Extracted records:
== == ==
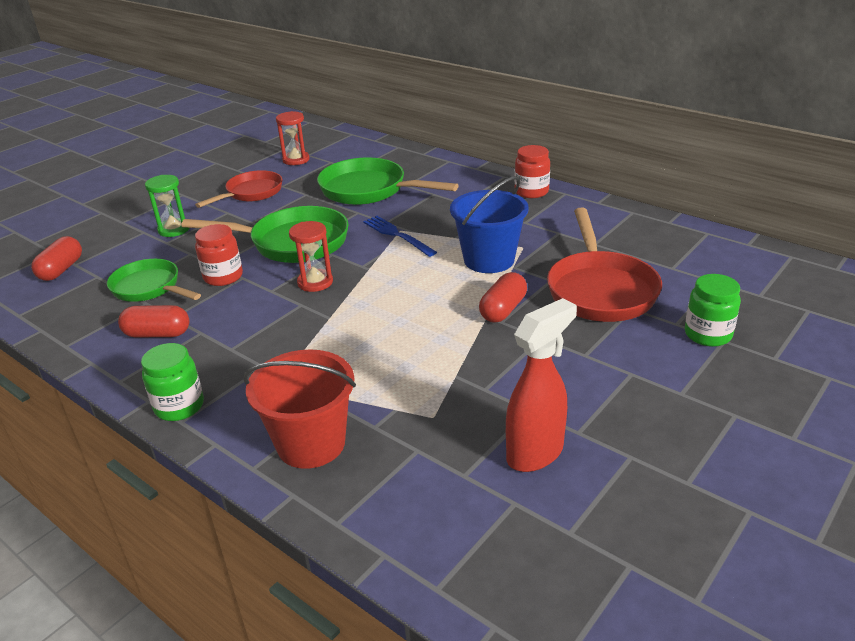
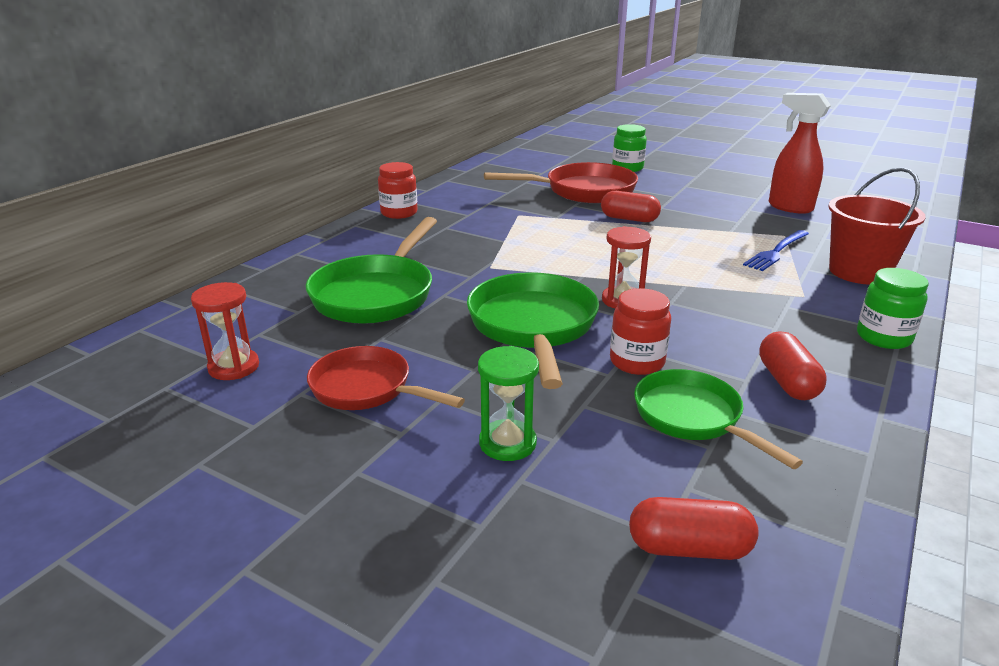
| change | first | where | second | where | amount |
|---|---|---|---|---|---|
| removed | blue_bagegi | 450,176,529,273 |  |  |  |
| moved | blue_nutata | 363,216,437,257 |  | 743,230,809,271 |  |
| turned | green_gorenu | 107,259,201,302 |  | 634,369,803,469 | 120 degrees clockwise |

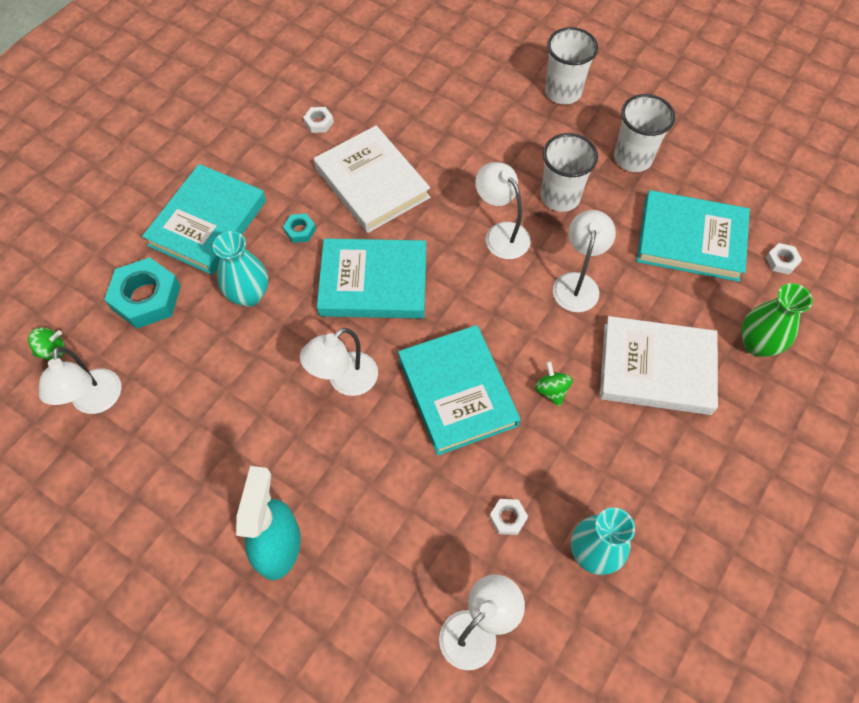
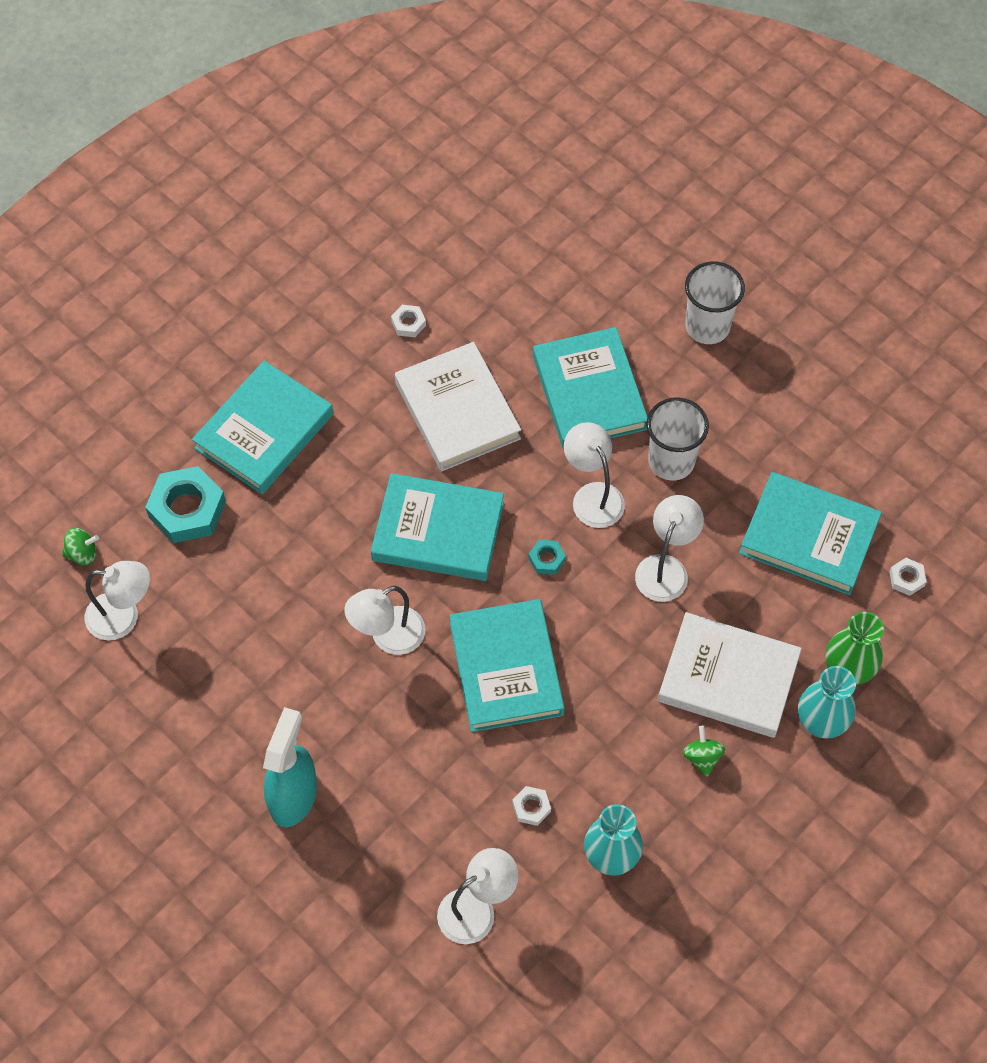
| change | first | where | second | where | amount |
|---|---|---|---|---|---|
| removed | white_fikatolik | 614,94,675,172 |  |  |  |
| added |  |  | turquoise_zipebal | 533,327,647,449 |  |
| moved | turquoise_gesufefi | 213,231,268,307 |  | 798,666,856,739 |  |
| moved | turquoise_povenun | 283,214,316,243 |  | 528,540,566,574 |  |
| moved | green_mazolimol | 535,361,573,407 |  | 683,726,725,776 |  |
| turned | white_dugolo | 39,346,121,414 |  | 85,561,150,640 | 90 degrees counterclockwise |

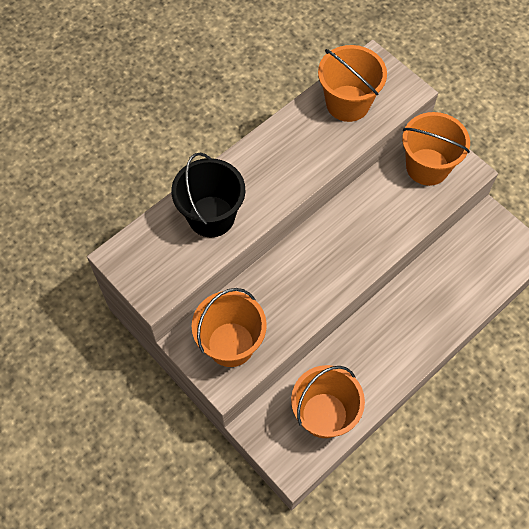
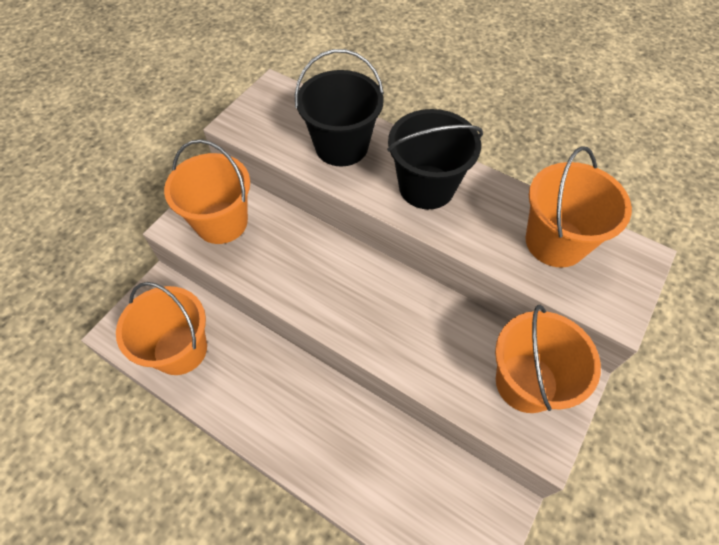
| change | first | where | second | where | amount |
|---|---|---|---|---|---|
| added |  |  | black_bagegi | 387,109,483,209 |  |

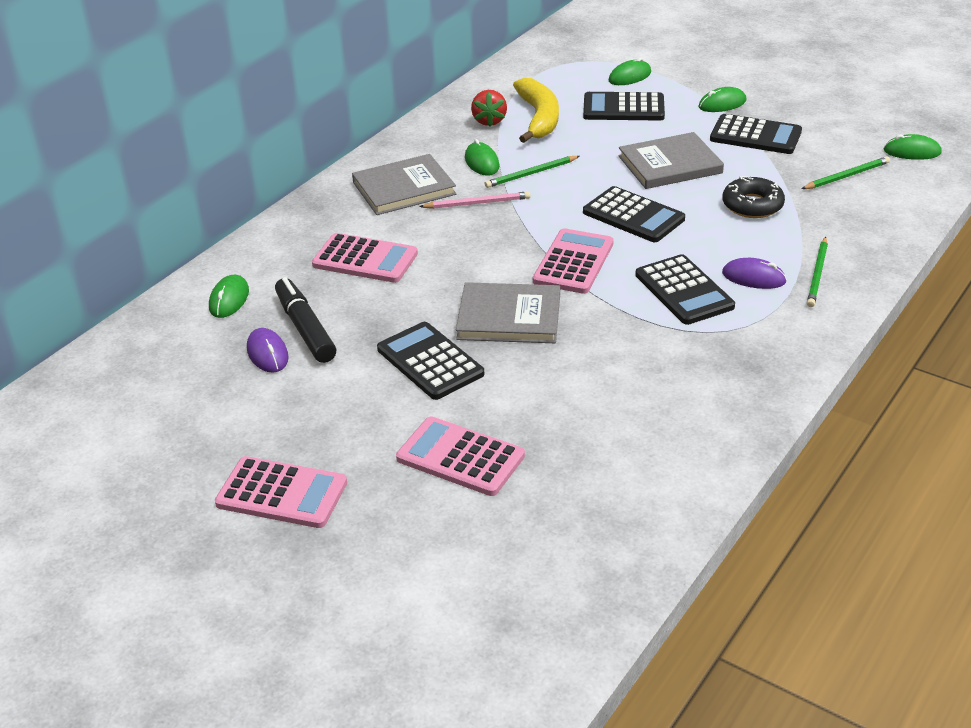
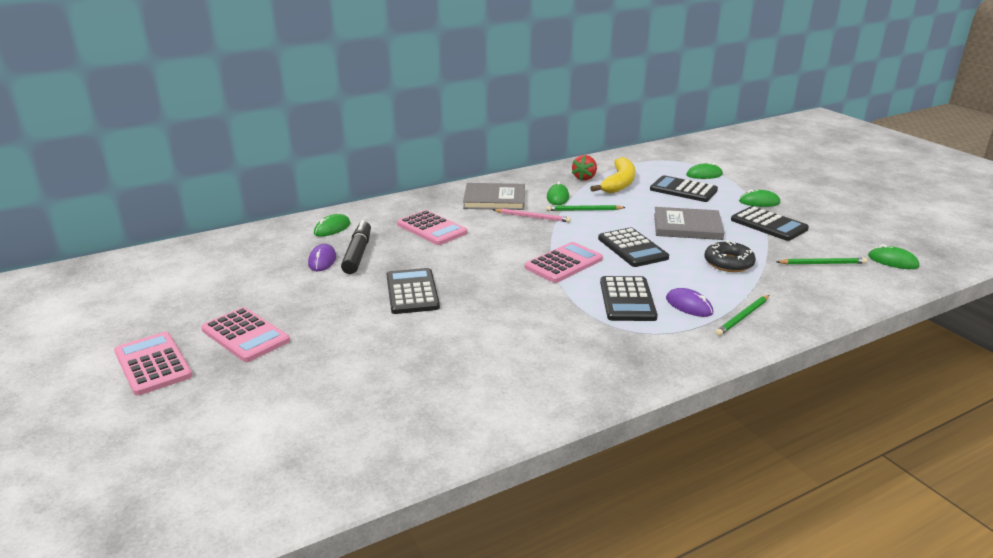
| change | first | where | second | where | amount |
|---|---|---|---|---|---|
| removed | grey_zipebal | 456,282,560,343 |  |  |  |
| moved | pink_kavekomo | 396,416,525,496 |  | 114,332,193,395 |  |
== == ==
TASK ITEM: In the answer, repeat exactly the lines from the top of the entries above through the line with "moved | blue_nutata", and leave pictures out of it.

COMPLETED EXERCISE:
| change | first | where | second | where | amount |
|---|---|---|---|---|---|
| removed | blue_bagegi | 450,176,529,273 |  |  |  |
| moved | blue_nutata | 363,216,437,257 |  | 743,230,809,271 |  |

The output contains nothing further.